BEGIN STORED DATA

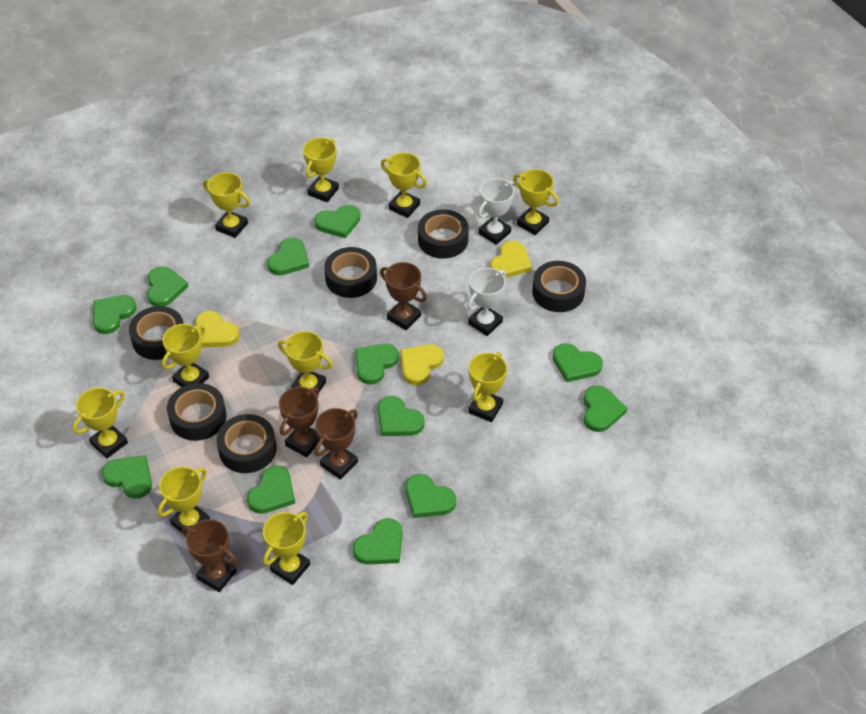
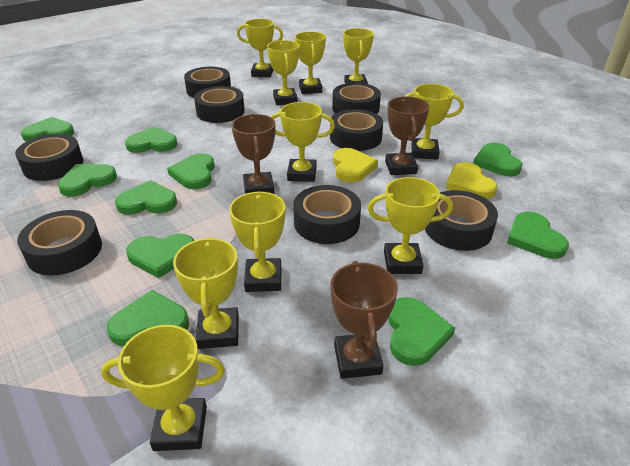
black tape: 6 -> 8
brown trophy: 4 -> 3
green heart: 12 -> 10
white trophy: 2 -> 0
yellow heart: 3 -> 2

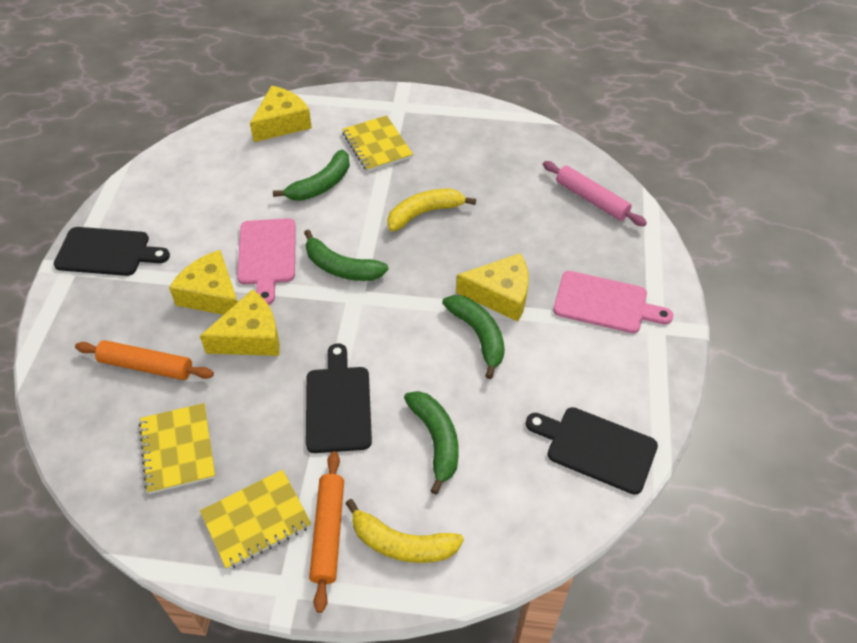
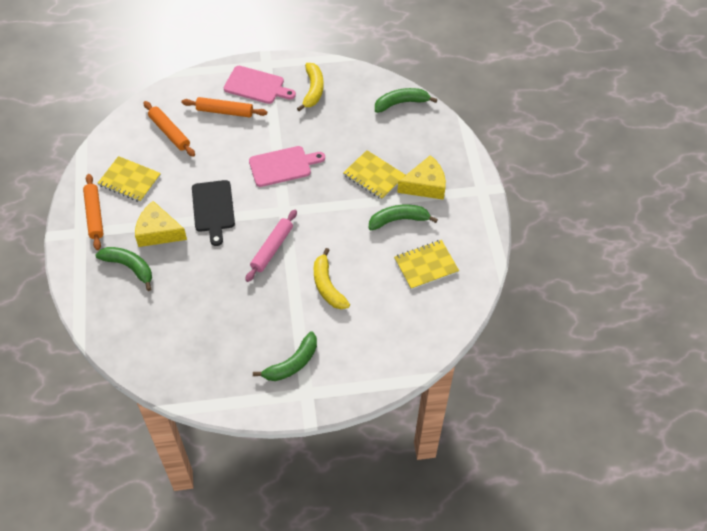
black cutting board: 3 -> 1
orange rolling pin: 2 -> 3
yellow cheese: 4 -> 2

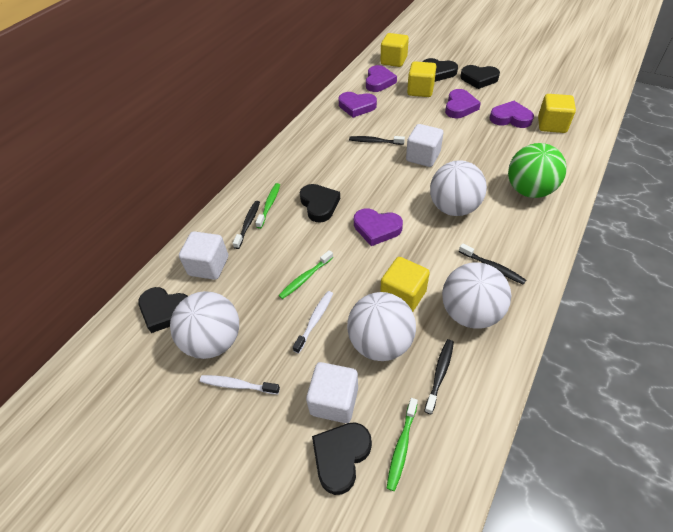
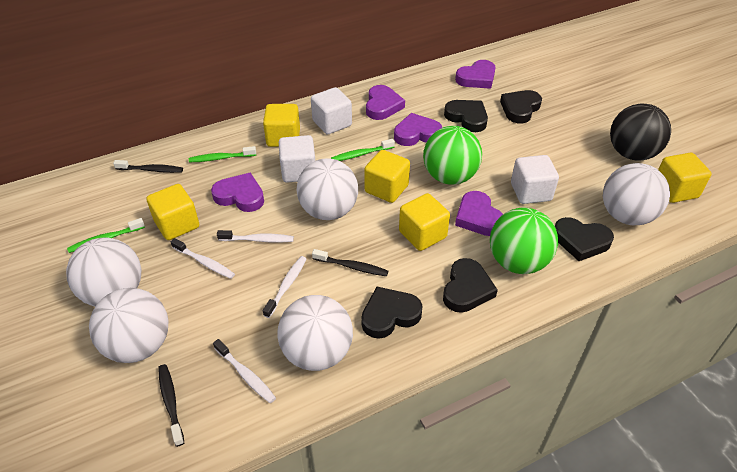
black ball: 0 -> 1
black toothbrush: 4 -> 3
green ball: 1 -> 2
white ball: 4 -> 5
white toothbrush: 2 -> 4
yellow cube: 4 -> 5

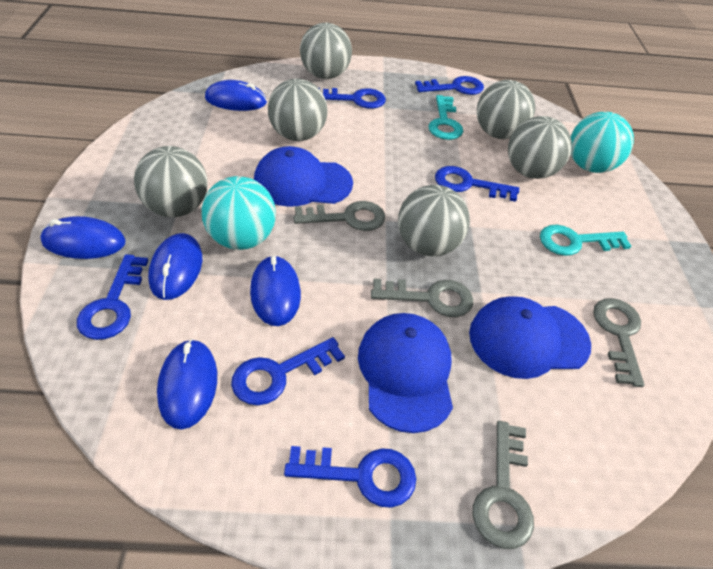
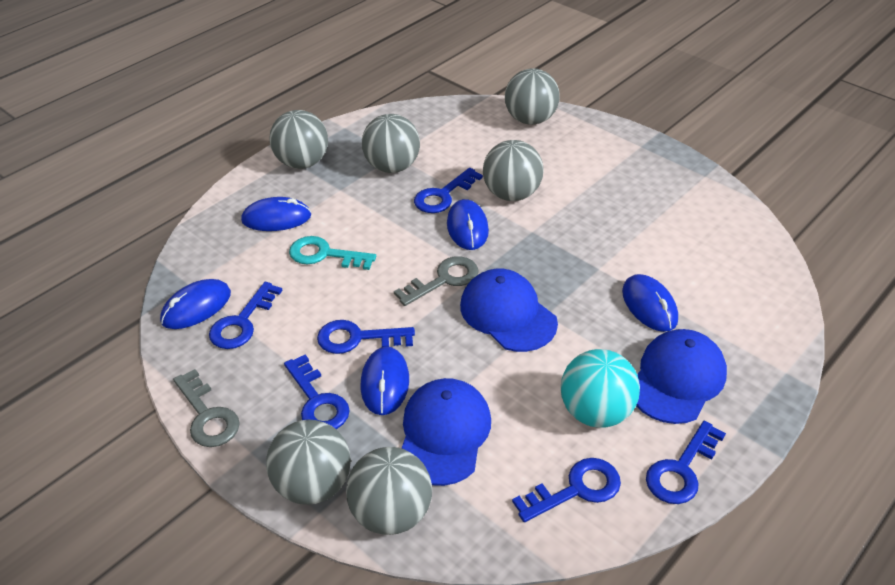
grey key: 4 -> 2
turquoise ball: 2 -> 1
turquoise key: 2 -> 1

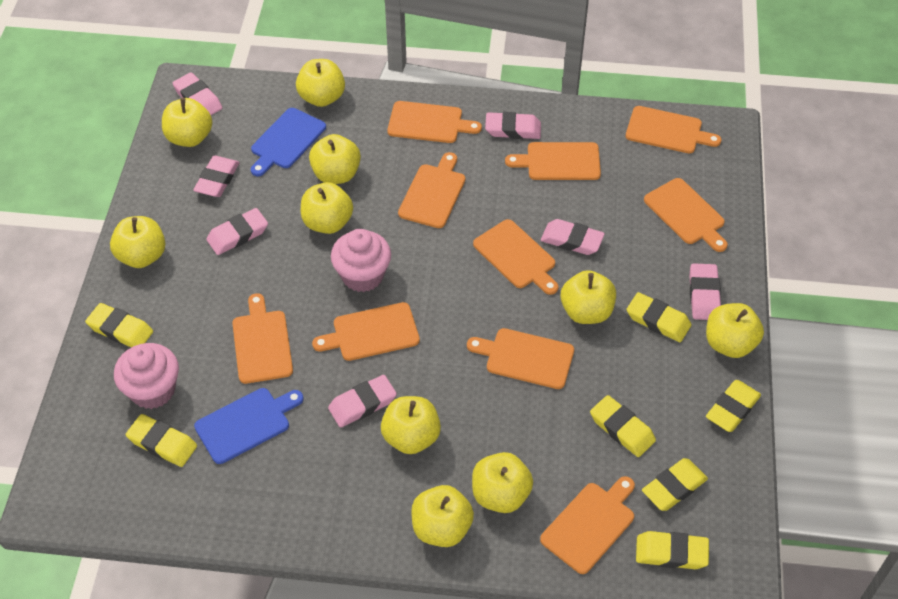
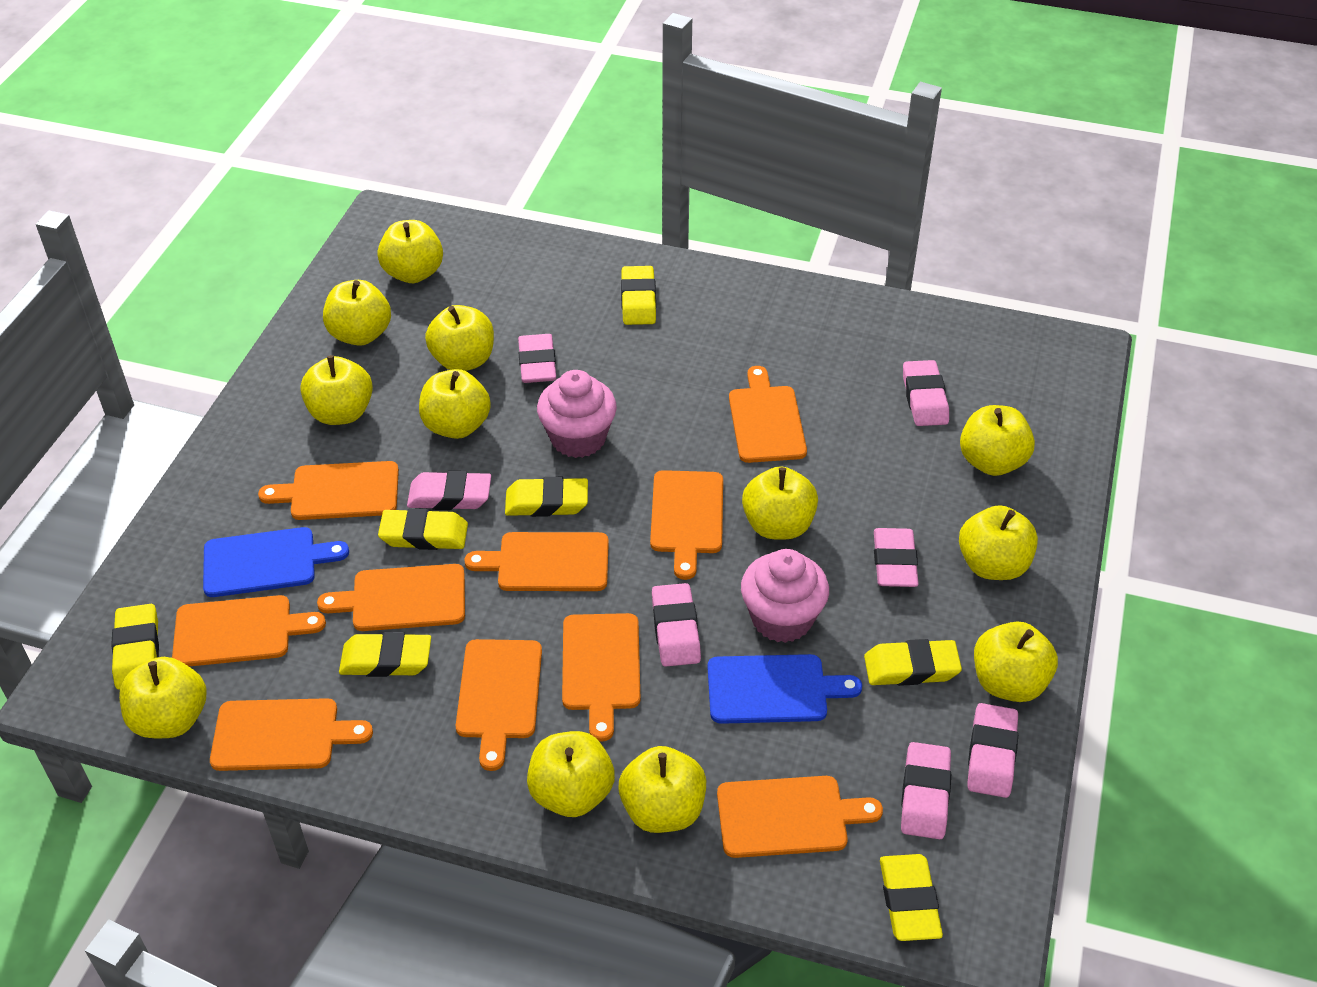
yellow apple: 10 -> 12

END STORED DATA

*TASK BRIEF*.
Every line above that holds the string "ball" should be copied out.

*PROBLEM SOLUTION*.
black ball: 0 -> 1
green ball: 1 -> 2
white ball: 4 -> 5
turquoise ball: 2 -> 1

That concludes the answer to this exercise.